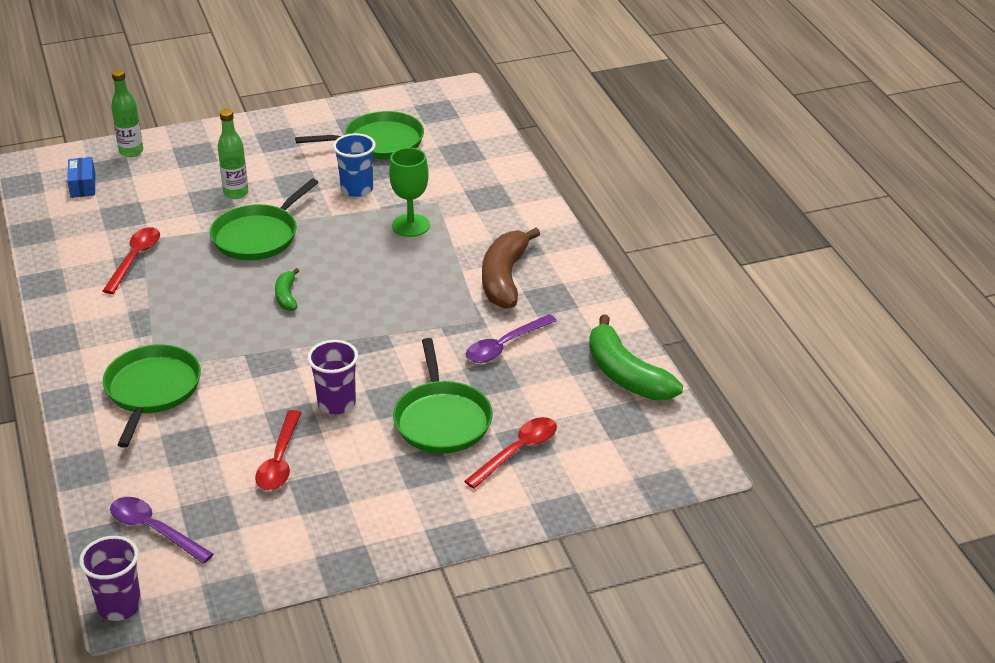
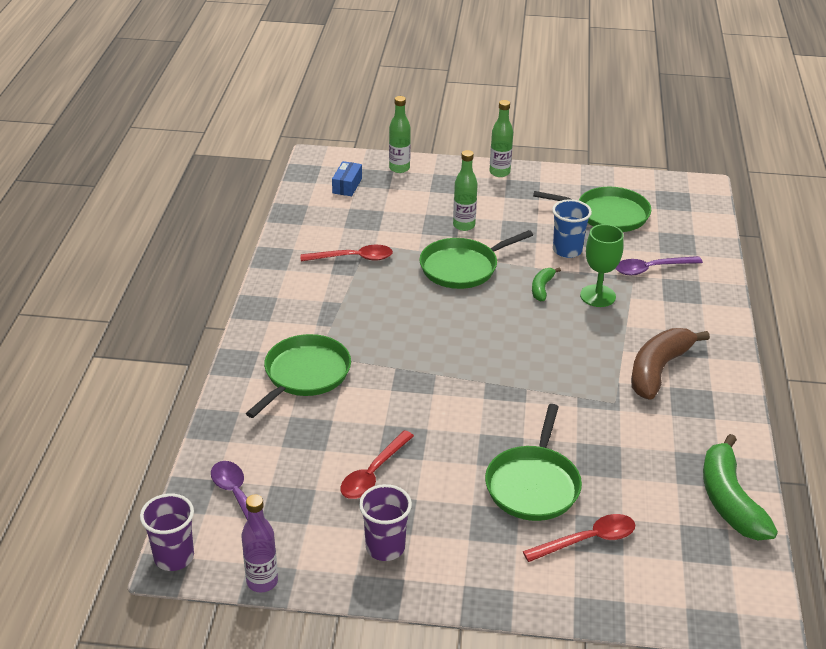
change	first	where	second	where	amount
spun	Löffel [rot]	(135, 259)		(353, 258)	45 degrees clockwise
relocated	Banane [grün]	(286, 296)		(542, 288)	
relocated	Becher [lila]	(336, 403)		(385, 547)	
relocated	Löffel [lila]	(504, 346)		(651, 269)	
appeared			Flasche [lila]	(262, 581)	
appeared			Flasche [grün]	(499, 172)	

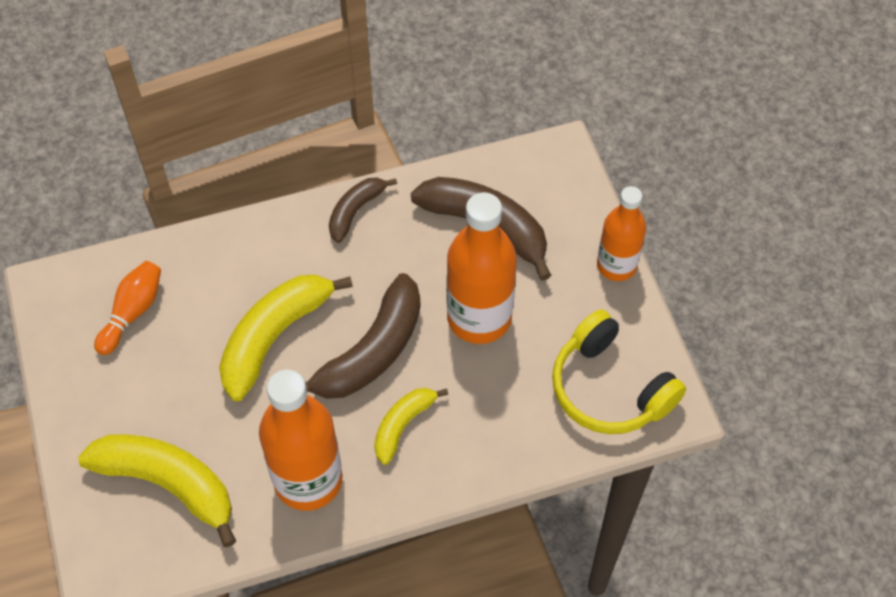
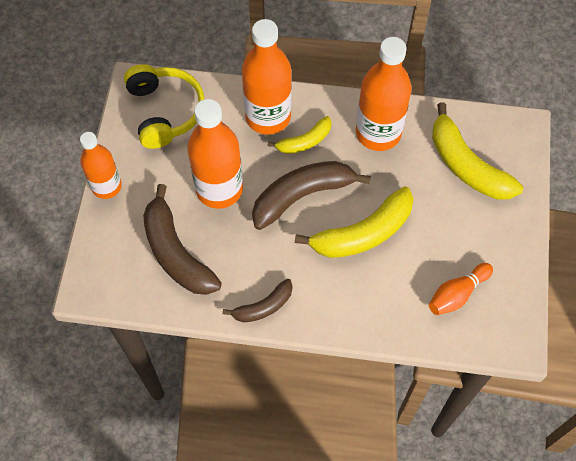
change	first	where	second	where	amount
appeared			Flasche [orange]	(268, 117)	

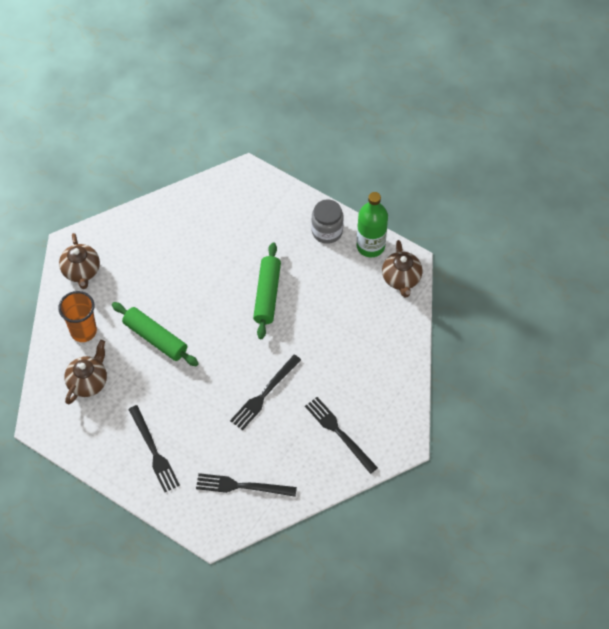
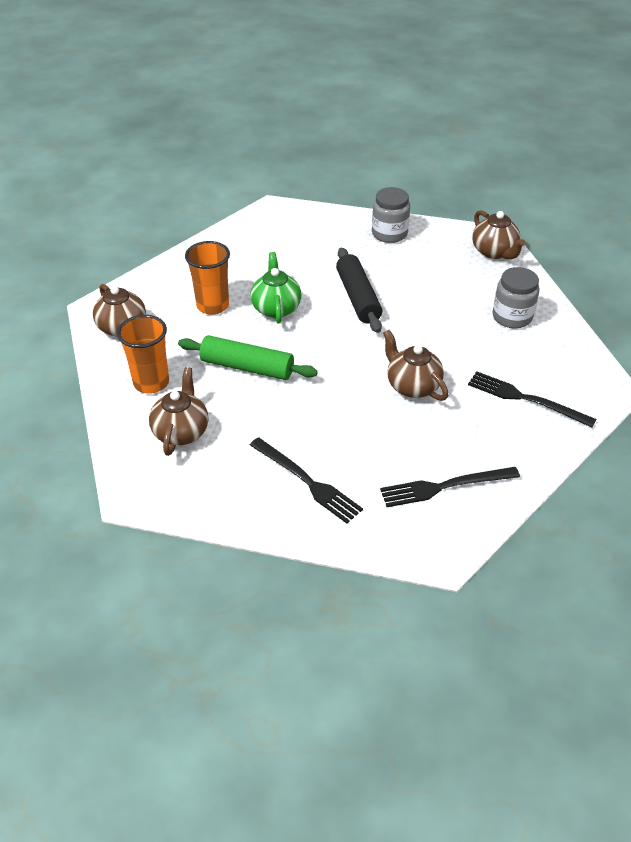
change	first	where	second	where	amount
exchanged	Gabel [schwarz]	(264, 394)	Teekanne [braun]	(412, 386)	
colour	Nudelholz [grün]	(267, 295)	Nudelholz [schwarz]	(358, 297)	
missing	Flasche [grün]	(370, 246)			
appeared			Becher [orange]	(212, 306)	
appeared			Teekanne [grün]	(276, 308)	
appeared			Einmachglas [grau]	(512, 317)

ABOUT THIS EXERCISE =>
Write out the records once more, word for word, though without the pictures they contain.

TASK OUTPUT =>
change	first	where	second	where	amount
spun	Löffel [rot]	(135, 259)		(353, 258)	45 degrees clockwise
relocated	Banane [grün]	(286, 296)		(542, 288)	
relocated	Becher [lila]	(336, 403)		(385, 547)	
relocated	Löffel [lila]	(504, 346)		(651, 269)	
appeared			Flasche [lila]	(262, 581)	
appeared			Flasche [grün]	(499, 172)	

change	first	where	second	where	amount
appeared			Flasche [orange]	(268, 117)	

change	first	where	second	where	amount
exchanged	Gabel [schwarz]	(264, 394)	Teekanne [braun]	(412, 386)	
colour	Nudelholz [grün]	(267, 295)	Nudelholz [schwarz]	(358, 297)	
missing	Flasche [grün]	(370, 246)			
appeared			Becher [orange]	(212, 306)	
appeared			Teekanne [grün]	(276, 308)	
appeared			Einmachglas [grau]	(512, 317)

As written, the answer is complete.